### Exercise brief
Reproduce the first line of the material below and each line after it, exactly, through the line containing "green line: (76, 68) -> (98, 110), moved", and give nothing more.
[[ Provided data open ]]
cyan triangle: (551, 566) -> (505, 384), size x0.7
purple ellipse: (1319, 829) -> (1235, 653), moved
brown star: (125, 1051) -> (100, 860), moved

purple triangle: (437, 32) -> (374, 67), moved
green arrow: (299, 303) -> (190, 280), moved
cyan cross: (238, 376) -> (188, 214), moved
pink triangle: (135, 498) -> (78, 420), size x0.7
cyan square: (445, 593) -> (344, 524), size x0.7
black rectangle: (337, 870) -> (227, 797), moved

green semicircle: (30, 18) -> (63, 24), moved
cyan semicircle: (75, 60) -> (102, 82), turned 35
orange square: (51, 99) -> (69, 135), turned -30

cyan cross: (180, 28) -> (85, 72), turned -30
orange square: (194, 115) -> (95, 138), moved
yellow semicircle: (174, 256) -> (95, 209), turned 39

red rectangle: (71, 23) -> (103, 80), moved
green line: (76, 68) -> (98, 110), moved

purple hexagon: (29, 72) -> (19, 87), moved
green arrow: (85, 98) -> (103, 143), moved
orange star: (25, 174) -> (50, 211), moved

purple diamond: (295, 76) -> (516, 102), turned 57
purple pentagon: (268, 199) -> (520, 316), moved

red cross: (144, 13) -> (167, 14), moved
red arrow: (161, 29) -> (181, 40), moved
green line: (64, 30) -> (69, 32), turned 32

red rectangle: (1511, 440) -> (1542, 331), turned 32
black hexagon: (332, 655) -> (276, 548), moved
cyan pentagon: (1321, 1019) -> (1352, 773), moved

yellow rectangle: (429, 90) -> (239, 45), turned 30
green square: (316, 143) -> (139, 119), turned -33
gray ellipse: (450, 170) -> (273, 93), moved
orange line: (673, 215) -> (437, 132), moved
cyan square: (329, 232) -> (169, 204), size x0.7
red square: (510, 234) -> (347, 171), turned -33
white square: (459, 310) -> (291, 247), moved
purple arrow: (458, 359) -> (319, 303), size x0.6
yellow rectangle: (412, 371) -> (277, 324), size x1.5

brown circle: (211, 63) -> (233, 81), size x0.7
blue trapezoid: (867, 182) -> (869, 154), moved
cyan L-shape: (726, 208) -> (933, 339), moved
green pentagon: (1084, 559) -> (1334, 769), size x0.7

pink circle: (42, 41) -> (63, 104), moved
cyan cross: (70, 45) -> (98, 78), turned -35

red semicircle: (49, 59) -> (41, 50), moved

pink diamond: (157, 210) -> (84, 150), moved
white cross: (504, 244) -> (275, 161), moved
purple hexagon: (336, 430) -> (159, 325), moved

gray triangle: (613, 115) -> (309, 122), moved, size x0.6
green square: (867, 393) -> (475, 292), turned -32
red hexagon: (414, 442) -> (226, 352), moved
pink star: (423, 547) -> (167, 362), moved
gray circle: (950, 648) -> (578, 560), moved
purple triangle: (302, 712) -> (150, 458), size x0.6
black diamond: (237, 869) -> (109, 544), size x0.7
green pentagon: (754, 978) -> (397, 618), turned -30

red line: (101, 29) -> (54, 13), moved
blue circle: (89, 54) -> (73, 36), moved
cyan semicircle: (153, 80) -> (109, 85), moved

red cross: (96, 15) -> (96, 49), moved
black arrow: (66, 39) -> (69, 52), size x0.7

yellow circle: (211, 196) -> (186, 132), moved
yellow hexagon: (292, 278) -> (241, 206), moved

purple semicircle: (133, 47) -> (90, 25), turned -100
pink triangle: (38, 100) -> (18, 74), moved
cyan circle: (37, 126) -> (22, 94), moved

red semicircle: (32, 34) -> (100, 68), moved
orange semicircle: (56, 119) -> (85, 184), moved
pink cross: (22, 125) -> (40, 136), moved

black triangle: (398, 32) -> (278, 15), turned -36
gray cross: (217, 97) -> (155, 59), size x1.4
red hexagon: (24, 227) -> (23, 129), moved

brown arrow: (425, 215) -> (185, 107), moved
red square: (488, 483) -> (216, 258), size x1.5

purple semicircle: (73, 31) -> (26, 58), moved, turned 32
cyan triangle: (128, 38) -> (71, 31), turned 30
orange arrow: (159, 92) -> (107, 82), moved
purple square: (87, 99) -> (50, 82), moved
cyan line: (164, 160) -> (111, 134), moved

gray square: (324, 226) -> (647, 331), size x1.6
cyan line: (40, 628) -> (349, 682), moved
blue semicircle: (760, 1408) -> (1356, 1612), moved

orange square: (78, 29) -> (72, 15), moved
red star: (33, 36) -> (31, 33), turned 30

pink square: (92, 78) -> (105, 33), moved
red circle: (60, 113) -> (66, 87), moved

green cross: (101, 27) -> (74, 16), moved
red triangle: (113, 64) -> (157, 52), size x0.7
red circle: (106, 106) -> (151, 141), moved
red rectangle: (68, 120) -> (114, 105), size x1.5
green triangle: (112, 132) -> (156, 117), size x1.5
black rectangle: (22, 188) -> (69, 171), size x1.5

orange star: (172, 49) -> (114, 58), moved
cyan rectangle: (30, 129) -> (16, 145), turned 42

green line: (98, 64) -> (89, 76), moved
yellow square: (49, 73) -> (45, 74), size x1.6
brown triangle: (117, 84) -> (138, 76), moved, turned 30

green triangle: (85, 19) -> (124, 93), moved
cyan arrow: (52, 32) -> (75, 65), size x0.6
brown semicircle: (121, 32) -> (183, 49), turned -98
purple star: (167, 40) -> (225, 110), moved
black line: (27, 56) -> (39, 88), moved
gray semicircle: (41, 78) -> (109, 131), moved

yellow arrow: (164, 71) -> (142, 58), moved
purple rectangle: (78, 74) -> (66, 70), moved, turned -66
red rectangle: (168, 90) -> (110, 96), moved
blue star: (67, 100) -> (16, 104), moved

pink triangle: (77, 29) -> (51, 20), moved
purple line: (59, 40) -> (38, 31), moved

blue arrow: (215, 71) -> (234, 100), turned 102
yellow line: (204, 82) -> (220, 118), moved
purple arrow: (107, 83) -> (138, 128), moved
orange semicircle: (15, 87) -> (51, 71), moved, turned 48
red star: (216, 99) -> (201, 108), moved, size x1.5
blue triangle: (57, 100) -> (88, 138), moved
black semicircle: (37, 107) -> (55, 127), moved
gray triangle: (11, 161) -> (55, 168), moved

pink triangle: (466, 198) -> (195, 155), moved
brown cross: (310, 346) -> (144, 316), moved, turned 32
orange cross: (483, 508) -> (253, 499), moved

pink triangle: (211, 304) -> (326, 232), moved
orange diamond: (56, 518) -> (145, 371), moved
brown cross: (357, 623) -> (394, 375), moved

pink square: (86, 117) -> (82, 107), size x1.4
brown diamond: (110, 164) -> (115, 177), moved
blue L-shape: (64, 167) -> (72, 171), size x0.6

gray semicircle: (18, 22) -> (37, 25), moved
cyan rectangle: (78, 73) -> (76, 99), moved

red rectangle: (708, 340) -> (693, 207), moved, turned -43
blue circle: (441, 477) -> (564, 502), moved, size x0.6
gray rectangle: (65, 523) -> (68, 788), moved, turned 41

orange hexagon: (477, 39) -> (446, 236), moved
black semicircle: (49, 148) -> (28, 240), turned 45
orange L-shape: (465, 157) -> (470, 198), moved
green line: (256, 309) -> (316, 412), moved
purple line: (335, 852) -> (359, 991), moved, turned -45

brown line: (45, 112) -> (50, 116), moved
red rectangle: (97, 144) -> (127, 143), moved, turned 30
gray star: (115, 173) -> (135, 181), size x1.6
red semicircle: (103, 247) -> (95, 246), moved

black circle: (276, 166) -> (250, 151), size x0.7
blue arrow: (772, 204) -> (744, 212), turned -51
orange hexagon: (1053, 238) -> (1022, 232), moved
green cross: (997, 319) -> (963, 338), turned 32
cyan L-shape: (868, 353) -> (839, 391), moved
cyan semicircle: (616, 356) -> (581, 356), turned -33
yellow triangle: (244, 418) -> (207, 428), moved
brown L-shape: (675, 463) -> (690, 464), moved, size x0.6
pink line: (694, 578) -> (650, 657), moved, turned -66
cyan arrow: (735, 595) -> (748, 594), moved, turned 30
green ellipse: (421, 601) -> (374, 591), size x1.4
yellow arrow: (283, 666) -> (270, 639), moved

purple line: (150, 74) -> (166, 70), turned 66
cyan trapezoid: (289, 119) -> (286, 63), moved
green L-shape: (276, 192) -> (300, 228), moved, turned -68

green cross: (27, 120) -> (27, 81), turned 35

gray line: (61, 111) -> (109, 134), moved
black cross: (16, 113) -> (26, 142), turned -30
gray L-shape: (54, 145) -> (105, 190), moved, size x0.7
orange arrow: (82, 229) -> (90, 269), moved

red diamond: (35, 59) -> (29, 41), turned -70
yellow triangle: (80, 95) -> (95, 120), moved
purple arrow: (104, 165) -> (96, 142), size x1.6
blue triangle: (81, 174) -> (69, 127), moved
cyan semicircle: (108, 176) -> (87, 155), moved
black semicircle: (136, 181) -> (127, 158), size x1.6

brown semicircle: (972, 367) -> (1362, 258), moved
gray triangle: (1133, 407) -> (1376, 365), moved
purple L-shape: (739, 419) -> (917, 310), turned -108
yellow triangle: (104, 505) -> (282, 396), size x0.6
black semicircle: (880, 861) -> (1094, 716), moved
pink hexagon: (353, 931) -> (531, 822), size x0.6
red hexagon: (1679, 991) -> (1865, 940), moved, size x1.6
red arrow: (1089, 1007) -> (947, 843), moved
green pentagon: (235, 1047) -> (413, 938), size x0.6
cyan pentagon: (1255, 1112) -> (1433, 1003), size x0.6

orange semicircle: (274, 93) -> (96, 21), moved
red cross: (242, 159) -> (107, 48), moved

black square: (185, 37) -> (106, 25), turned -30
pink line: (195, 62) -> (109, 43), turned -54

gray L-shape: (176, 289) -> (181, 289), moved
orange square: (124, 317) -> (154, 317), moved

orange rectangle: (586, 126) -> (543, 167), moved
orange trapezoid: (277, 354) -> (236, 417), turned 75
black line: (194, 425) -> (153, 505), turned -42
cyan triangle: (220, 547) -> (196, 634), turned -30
[[ Provided data closed ]]
### The answer
cyan triangle: (551, 566) -> (505, 384), size x0.7
purple ellipse: (1319, 829) -> (1235, 653), moved
brown star: (125, 1051) -> (100, 860), moved

purple triangle: (437, 32) -> (374, 67), moved
green arrow: (299, 303) -> (190, 280), moved
cyan cross: (238, 376) -> (188, 214), moved
pink triangle: (135, 498) -> (78, 420), size x0.7
cyan square: (445, 593) -> (344, 524), size x0.7
black rectangle: (337, 870) -> (227, 797), moved

green semicircle: (30, 18) -> (63, 24), moved
cyan semicircle: (75, 60) -> (102, 82), turned 35
orange square: (51, 99) -> (69, 135), turned -30

cyan cross: (180, 28) -> (85, 72), turned -30
orange square: (194, 115) -> (95, 138), moved
yellow semicircle: (174, 256) -> (95, 209), turned 39

red rectangle: (71, 23) -> (103, 80), moved
green line: (76, 68) -> (98, 110), moved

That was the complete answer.